WHAT TO WORK ON:
Check every line below for the word "degrees" and copy the ones that have it.

(Coordinate-based object records)
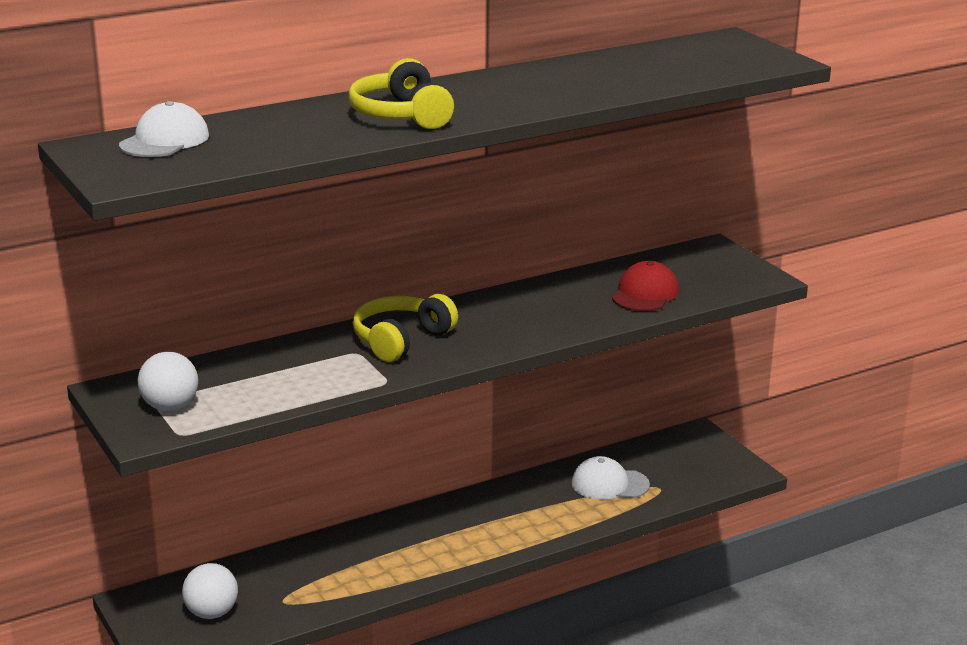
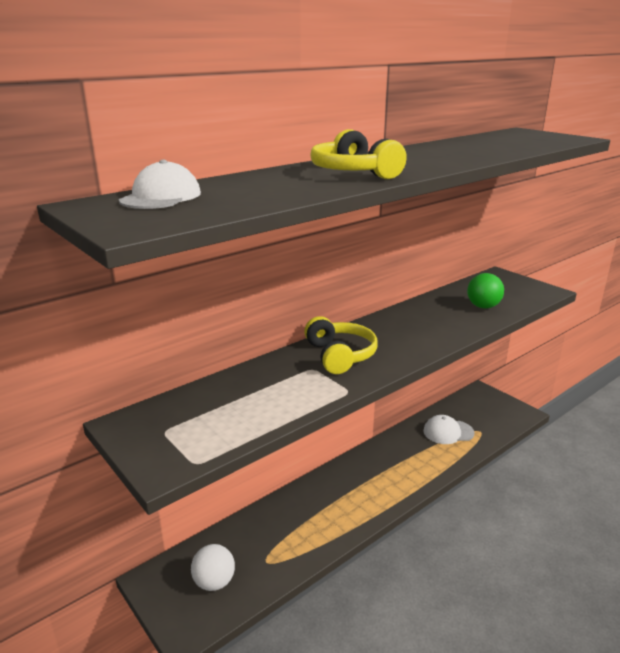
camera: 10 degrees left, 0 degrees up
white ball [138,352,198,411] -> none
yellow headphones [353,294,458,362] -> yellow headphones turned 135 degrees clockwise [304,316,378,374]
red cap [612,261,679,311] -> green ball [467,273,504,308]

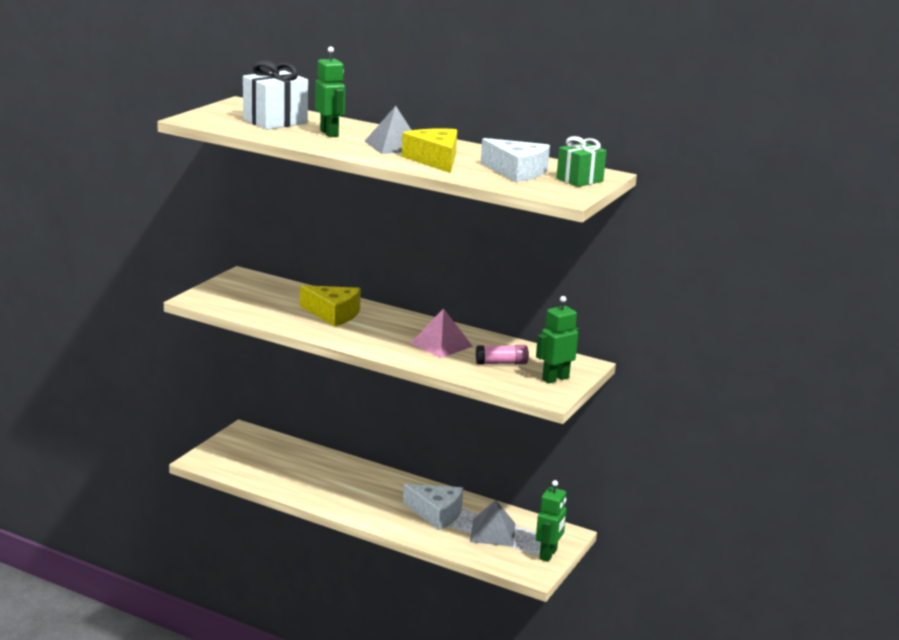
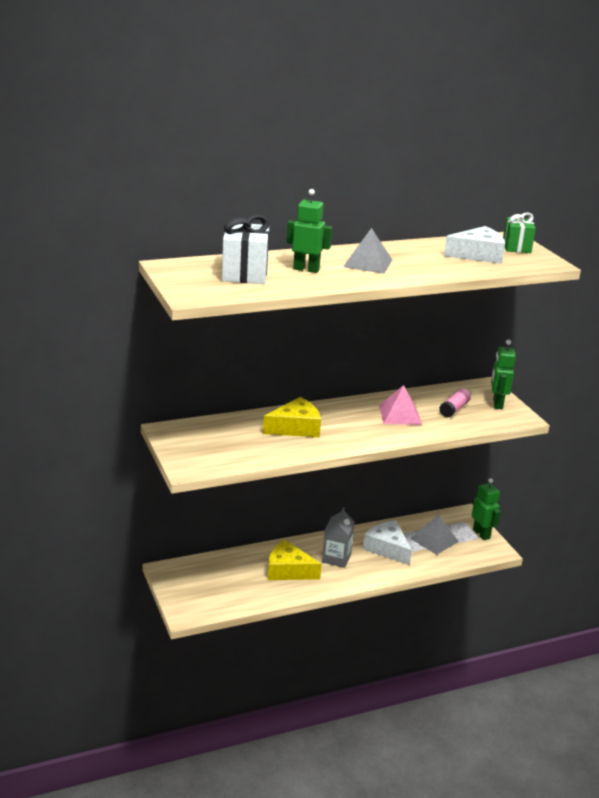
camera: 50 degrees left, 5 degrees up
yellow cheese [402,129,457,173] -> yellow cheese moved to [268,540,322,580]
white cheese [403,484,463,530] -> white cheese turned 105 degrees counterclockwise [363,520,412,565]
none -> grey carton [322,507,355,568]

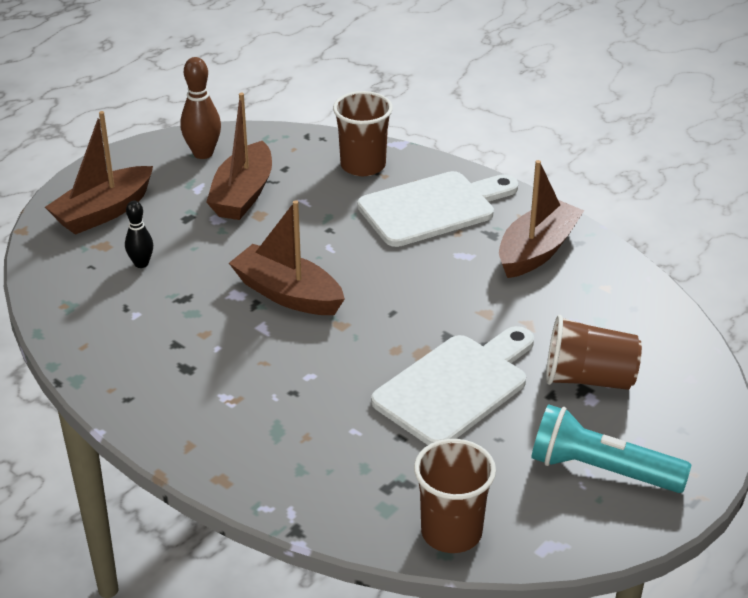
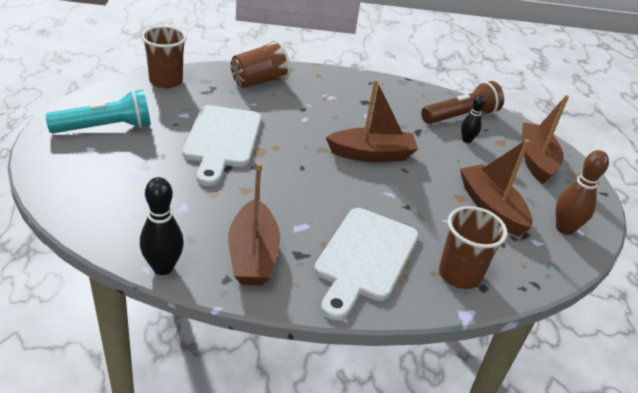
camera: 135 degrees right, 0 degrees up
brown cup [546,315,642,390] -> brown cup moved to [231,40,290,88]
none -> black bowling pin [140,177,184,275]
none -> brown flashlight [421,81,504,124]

RESULT OF THE TASK:
camera: 10 degrees left, 0 degrees up
yellow headphones [353,294,458,362] -> yellow headphones turned 135 degrees clockwise [304,316,378,374]
camera: 50 degrees left, 5 degrees up
white cheese [403,484,463,530] -> white cheese turned 105 degrees counterclockwise [363,520,412,565]
camera: 135 degrees right, 0 degrees up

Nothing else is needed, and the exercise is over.